### ENTRIES SUPPLIED

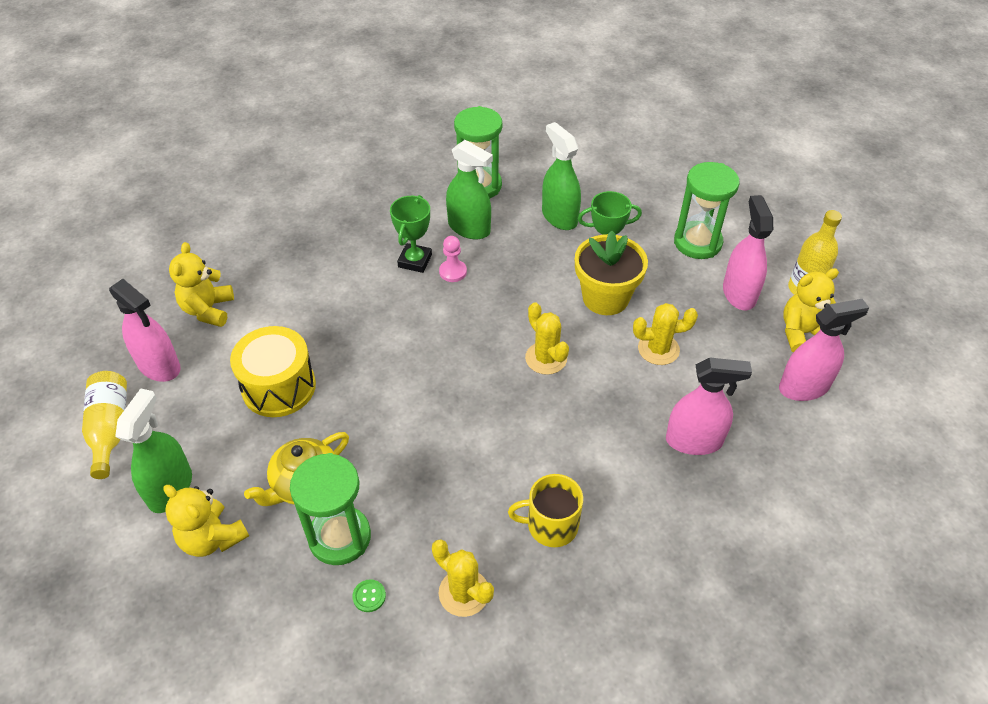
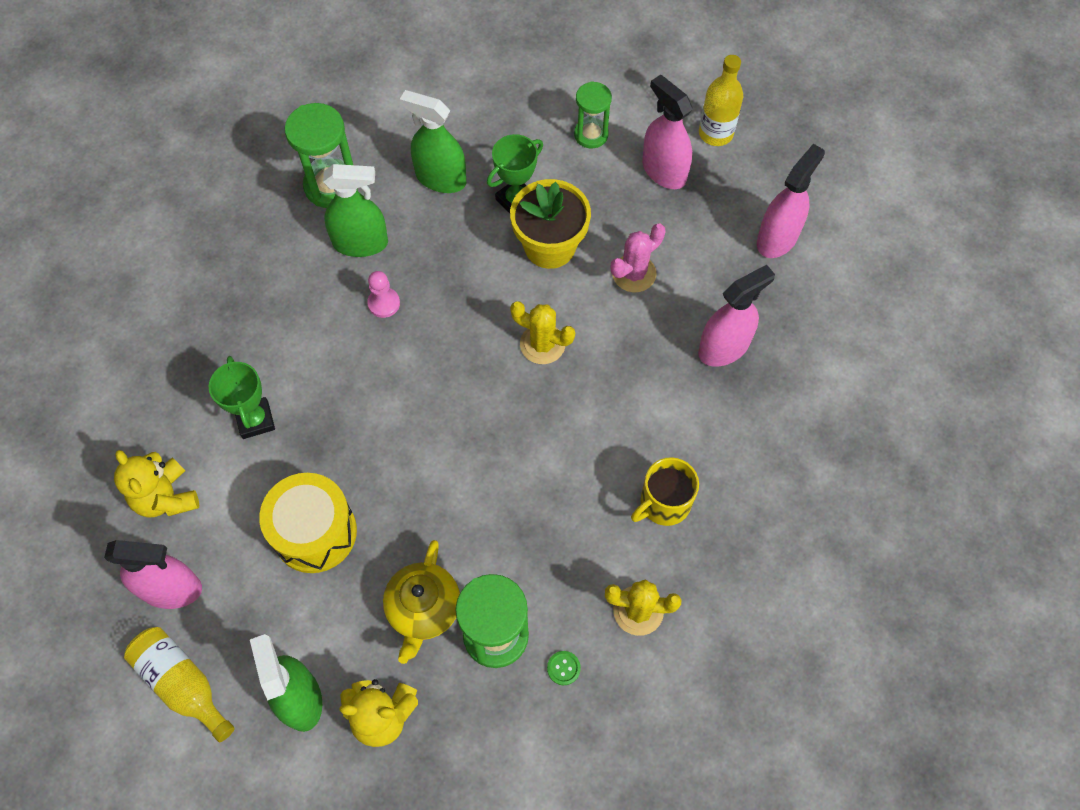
camera: 35 degrees left, 15 degrees up
(415, 261) = (336, 313): green trophy -> green trophy (255, 420)
(658, 349) = (634, 273): yellow cactus -> pink cactus
(697, 242) = (591, 135): green hourglass -> green hourglass, size x0.64
(802, 333) = (742, 182): yellow teddy bear -> none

### ABOUT THIS EXERCISE
Could you reproduce exactly, and only, the lines from the start of the records through the line containing "(697, 242) = (591, 135): green", leaving out the pictures?

### ANSWER SPACE
camera: 35 degrees left, 15 degrees up
(415, 261) = (336, 313): green trophy -> green trophy (255, 420)
(658, 349) = (634, 273): yellow cactus -> pink cactus
(697, 242) = (591, 135): green hourglass -> green hourglass, size x0.64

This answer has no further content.